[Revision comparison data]
---

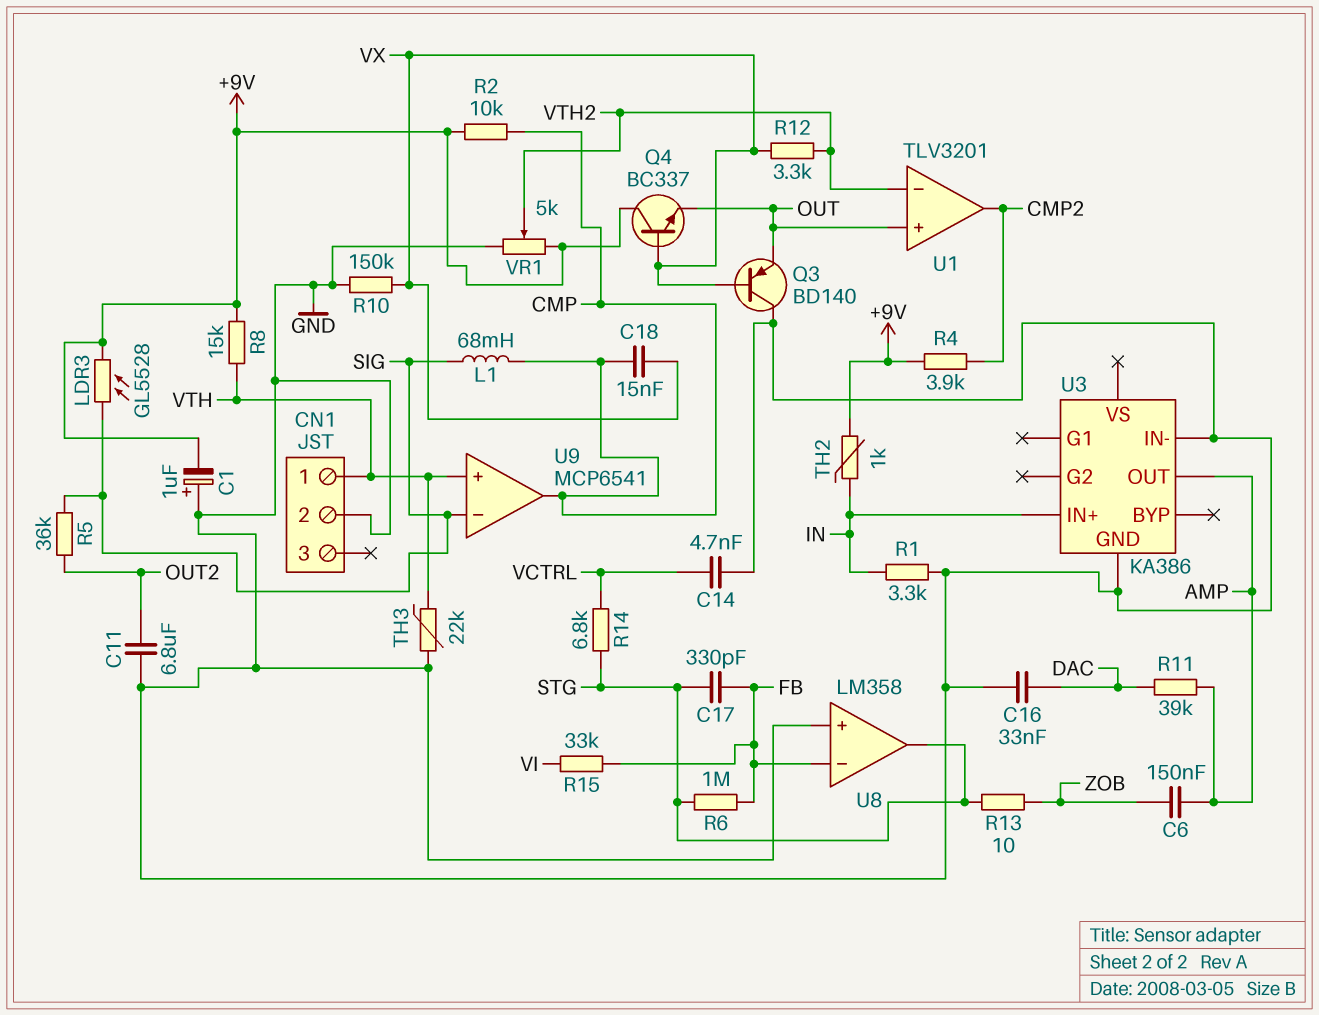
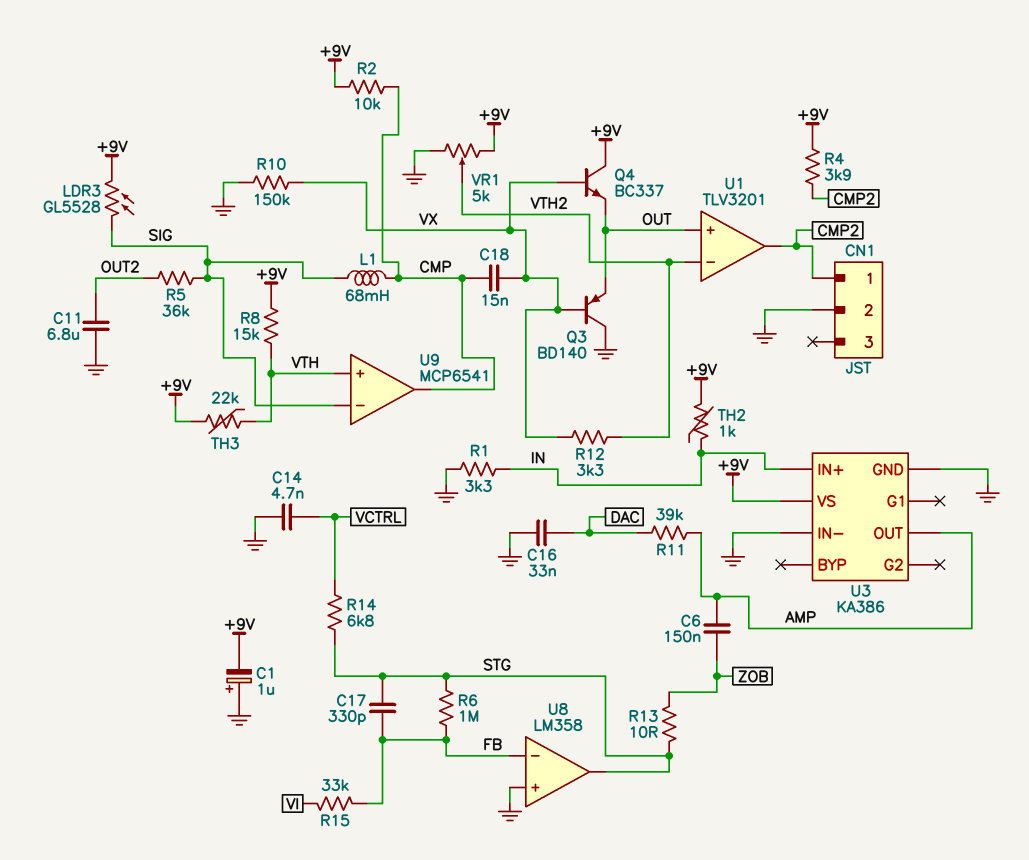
CN1 pin 1: VTH -> CMP2
TH3: 22k (GND, VTH) -> 22k (+9V, VTH)
U3 pin VS: none -> +9V

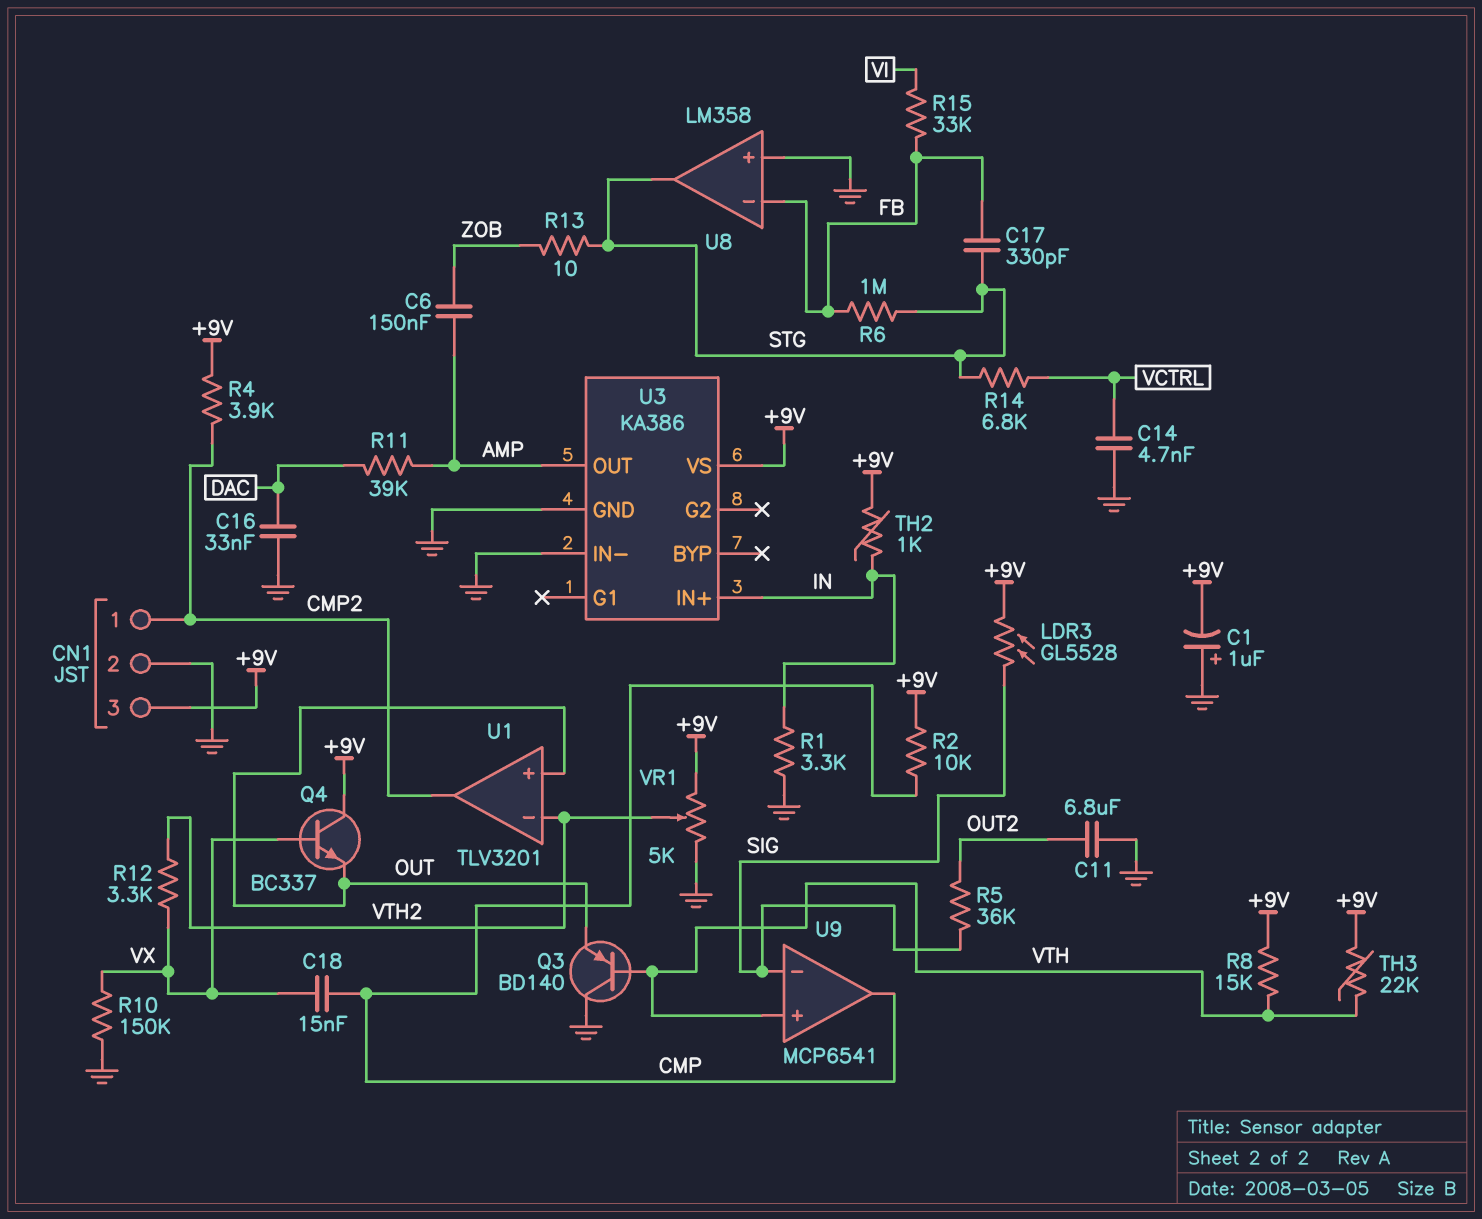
CN1 pin 3: none -> +9V
L1: 68mH (CMP, SIG) -> none
Q3: PNP BD140 (B VX, C GND, E OUT) -> PNP BD140 (B VTH, C GND, E OUT)

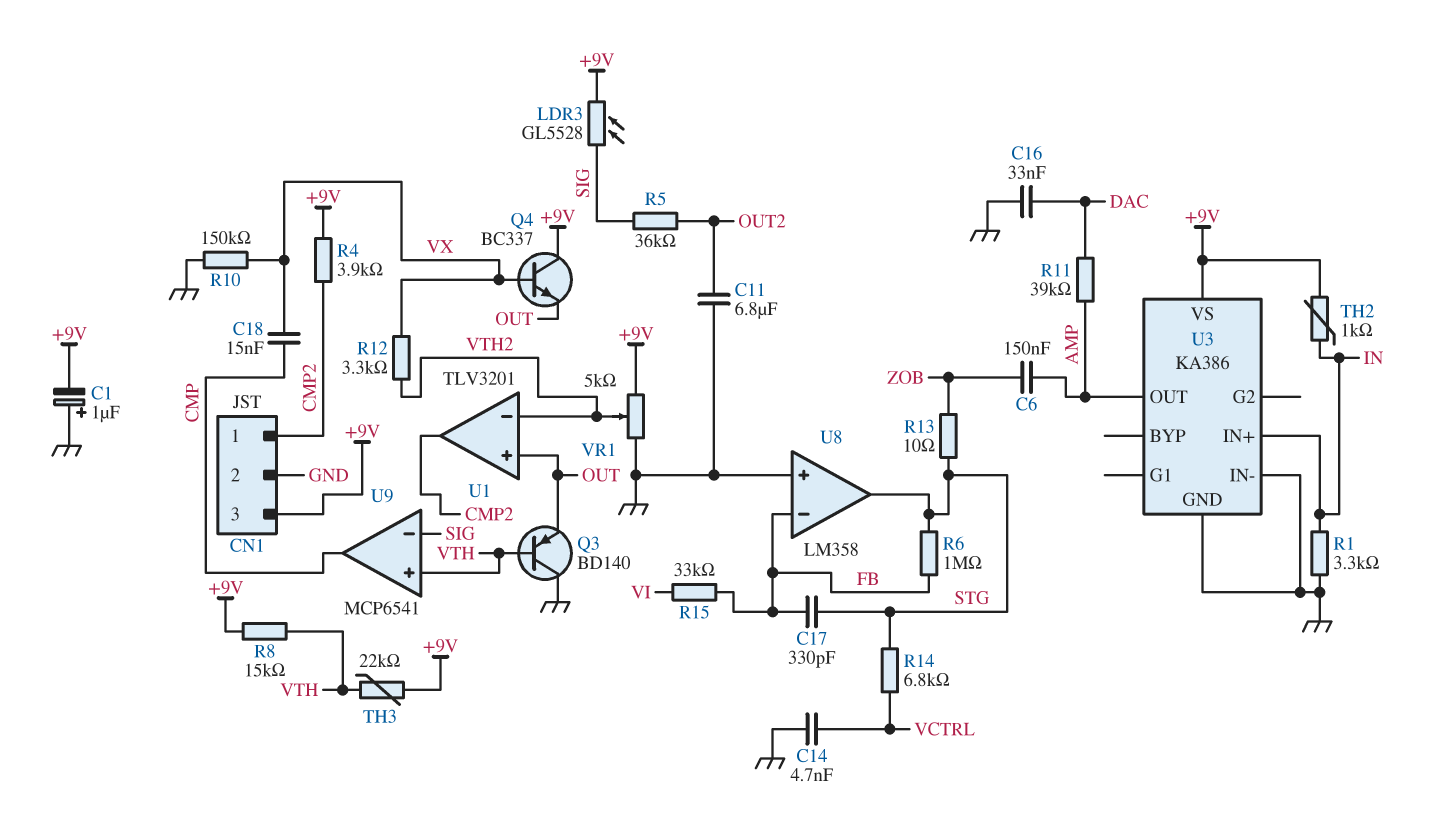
R2: 10k (+9V, CMP) -> none

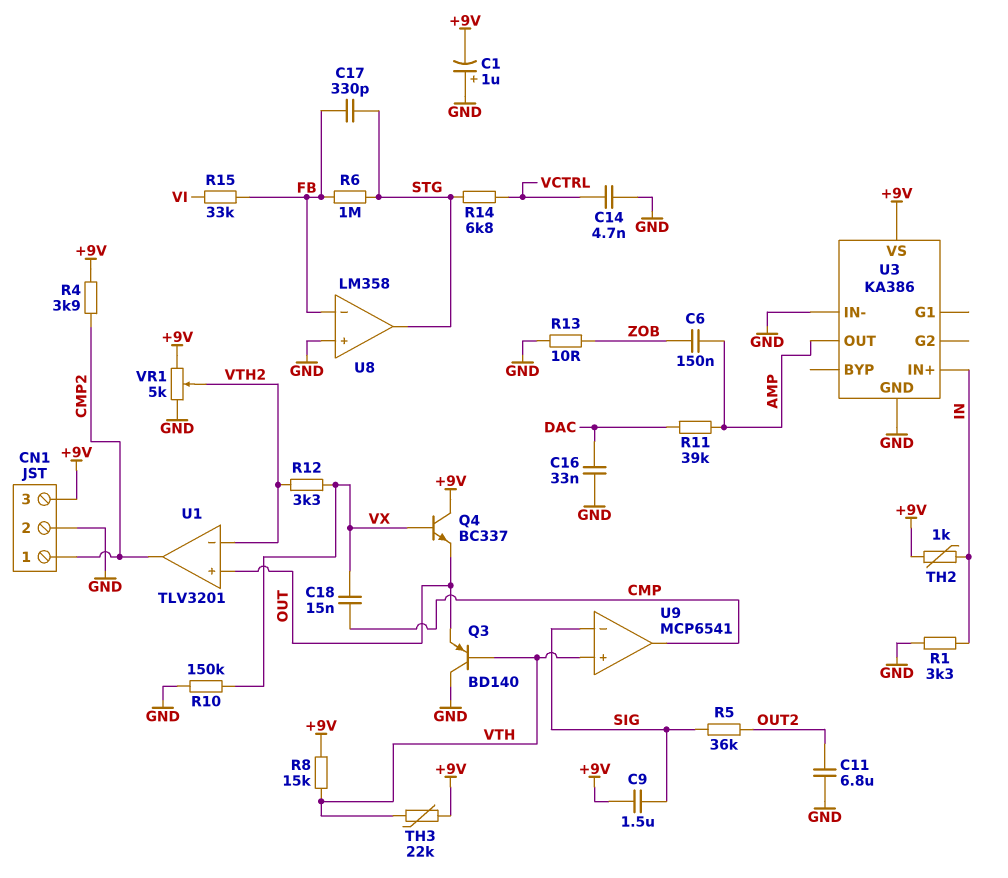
C9: none -> 1.5uF (+9V, SIG)
LDR3: GL5528 (+9V, SIG) -> none
R13: 10 (STG, ZOB) -> 10 (GND, ZOB)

---

Aim of the exercise → Please reproduce the records above exactly and leave any picture behind.

Answer box →
CN1 pin 1: VTH -> CMP2
TH3: 22k (GND, VTH) -> 22k (+9V, VTH)
U3 pin VS: none -> +9V

CN1 pin 3: none -> +9V
L1: 68mH (CMP, SIG) -> none
Q3: PNP BD140 (B VX, C GND, E OUT) -> PNP BD140 (B VTH, C GND, E OUT)

R2: 10k (+9V, CMP) -> none

C9: none -> 1.5uF (+9V, SIG)
LDR3: GL5528 (+9V, SIG) -> none
R13: 10 (STG, ZOB) -> 10 (GND, ZOB)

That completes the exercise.